## [Exercise description]
Your job is to set down the stretch of entries that opens with the line containing "white plate H9:I9" and closes with the line containing "orange round brick I5 level 2 -> none". Keep both end lines, copy each exactly, and add nothing.

## [Records for the task]
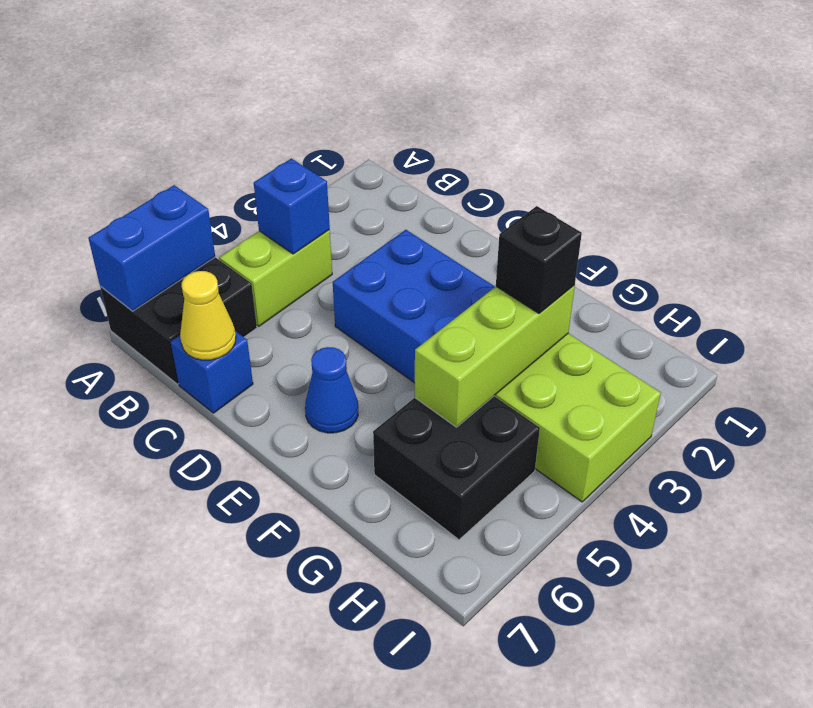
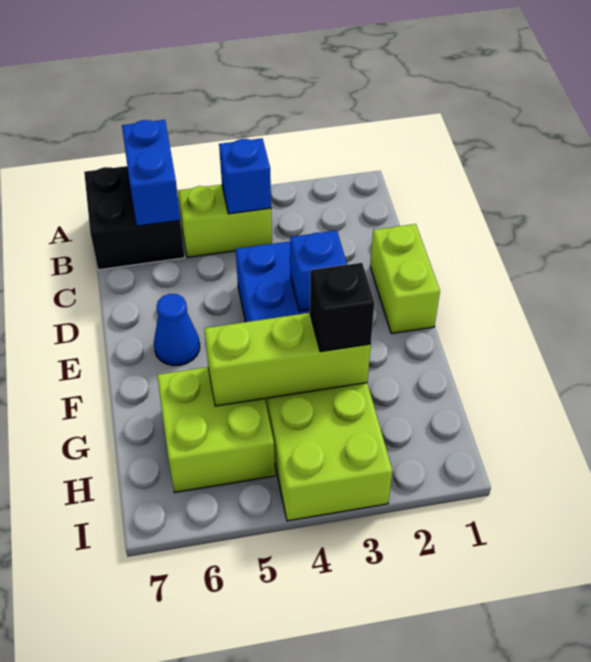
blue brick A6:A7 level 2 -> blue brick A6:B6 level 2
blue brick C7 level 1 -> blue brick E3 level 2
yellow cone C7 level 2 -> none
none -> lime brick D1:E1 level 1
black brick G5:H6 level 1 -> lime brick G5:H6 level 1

...

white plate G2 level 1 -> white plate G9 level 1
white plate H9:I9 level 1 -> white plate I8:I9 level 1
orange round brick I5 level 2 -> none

...

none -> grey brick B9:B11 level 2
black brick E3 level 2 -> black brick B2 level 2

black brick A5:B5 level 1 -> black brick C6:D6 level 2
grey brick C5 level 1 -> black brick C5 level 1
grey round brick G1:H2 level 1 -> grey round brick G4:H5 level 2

## [Solution]
white plate H9:I9 level 1 -> white plate I8:I9 level 1
orange round brick I5 level 2 -> none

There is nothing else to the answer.